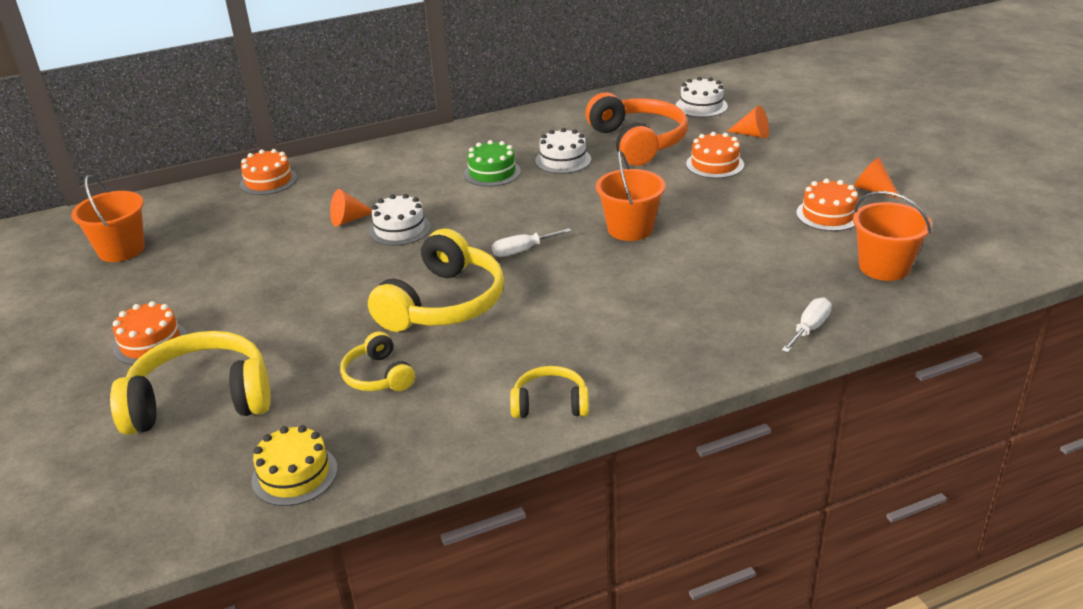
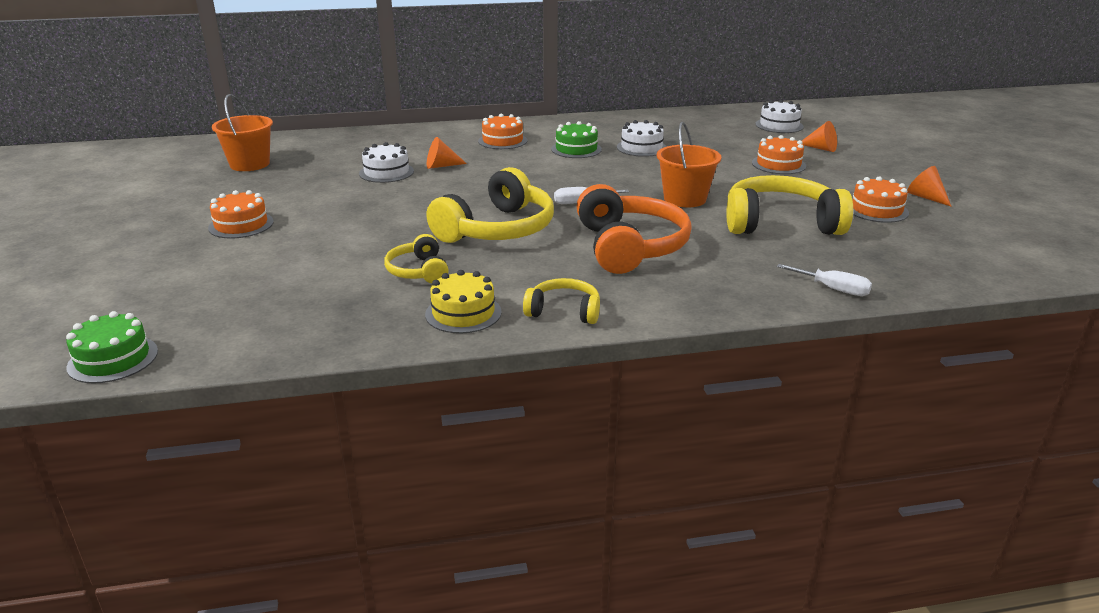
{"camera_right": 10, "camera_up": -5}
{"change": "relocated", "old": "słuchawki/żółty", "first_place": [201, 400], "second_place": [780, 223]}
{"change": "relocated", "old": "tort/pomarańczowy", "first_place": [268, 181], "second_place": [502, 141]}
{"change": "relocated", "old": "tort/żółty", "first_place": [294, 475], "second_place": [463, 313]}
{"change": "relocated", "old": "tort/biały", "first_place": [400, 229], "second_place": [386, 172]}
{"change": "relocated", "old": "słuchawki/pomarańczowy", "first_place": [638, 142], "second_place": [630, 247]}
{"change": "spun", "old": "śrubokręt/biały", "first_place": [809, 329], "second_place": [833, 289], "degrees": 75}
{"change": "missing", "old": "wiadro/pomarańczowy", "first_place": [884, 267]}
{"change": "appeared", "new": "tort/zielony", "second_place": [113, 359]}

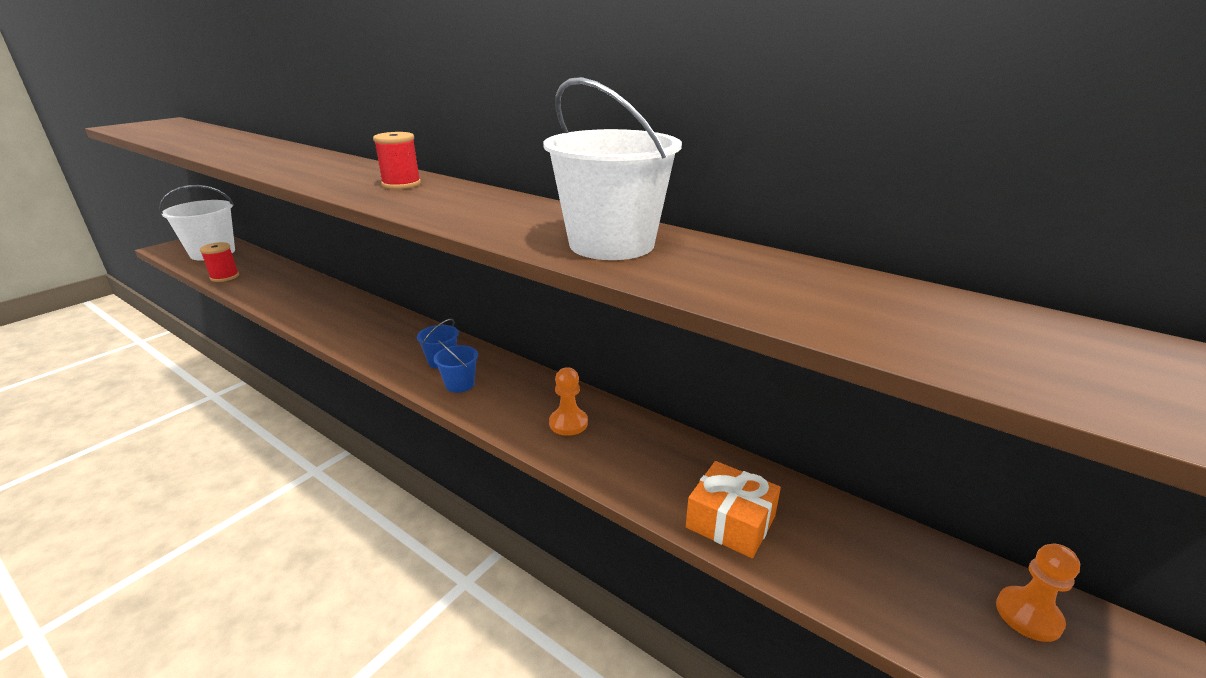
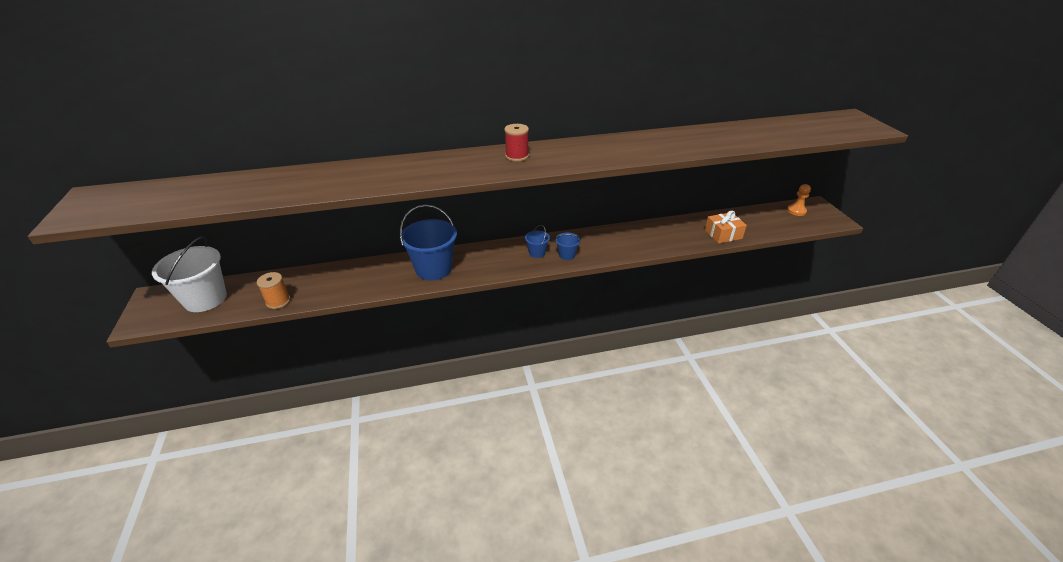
{"camera_right": -50, "camera_up": 10}
{"change": "colour", "old": "szpulka/czerwony", "new": "szpulka/pomarańczowy", "first_place": [225, 277], "second_place": [278, 301]}
{"change": "missing", "old": "wiadro/biały", "first_place": [611, 244]}
{"change": "missing", "old": "pionek/pomarańczowy", "first_place": [568, 423]}
{"change": "appeared", "new": "wiadro/niebieski", "second_place": [433, 269]}

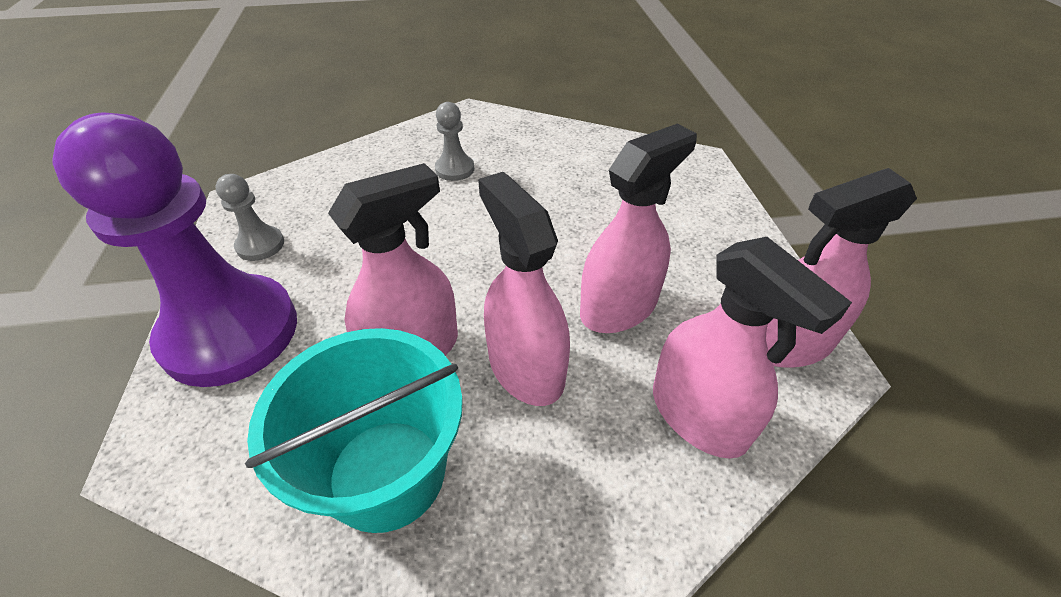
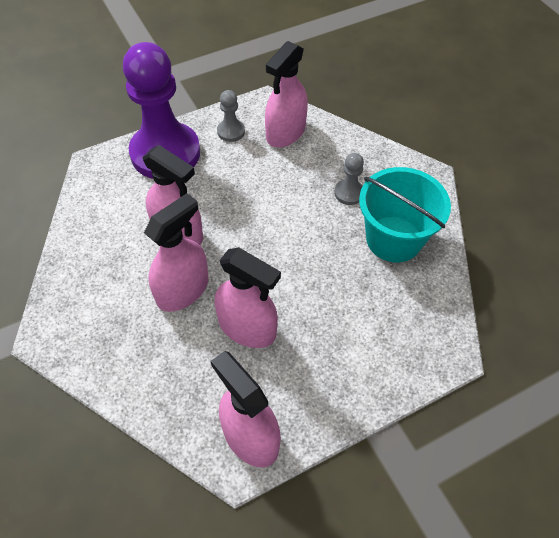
{"camera_right": 70, "camera_up": 10}
{"change": "relocated", "old": "wiadro/turkusowy", "first_place": [387, 473], "second_place": [393, 239]}
{"change": "relocated", "old": "spryskiwacz/różowy", "first_place": [698, 415], "second_place": [285, 132]}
____________
◆ **Work item**:
Could you give the listing above again word for word, without any pictures?

◆ **Problem solution**:
{"camera_right": 10, "camera_up": -5}
{"change": "relocated", "old": "słuchawki/żółty", "first_place": [201, 400], "second_place": [780, 223]}
{"change": "relocated", "old": "tort/pomarańczowy", "first_place": [268, 181], "second_place": [502, 141]}
{"change": "relocated", "old": "tort/żółty", "first_place": [294, 475], "second_place": [463, 313]}
{"change": "relocated", "old": "tort/biały", "first_place": [400, 229], "second_place": [386, 172]}
{"change": "relocated", "old": "słuchawki/pomarańczowy", "first_place": [638, 142], "second_place": [630, 247]}
{"change": "spun", "old": "śrubokręt/biały", "first_place": [809, 329], "second_place": [833, 289], "degrees": 75}
{"change": "missing", "old": "wiadro/pomarańczowy", "first_place": [884, 267]}
{"change": "appeared", "new": "tort/zielony", "second_place": [113, 359]}

{"camera_right": -50, "camera_up": 10}
{"change": "colour", "old": "szpulka/czerwony", "new": "szpulka/pomarańczowy", "first_place": [225, 277], "second_place": [278, 301]}
{"change": "missing", "old": "wiadro/biały", "first_place": [611, 244]}
{"change": "missing", "old": "pionek/pomarańczowy", "first_place": [568, 423]}
{"change": "appeared", "new": "wiadro/niebieski", "second_place": [433, 269]}

{"camera_right": 70, "camera_up": 10}
{"change": "relocated", "old": "wiadro/turkusowy", "first_place": [387, 473], "second_place": [393, 239]}
{"change": "relocated", "old": "spryskiwacz/różowy", "first_place": [698, 415], "second_place": [285, 132]}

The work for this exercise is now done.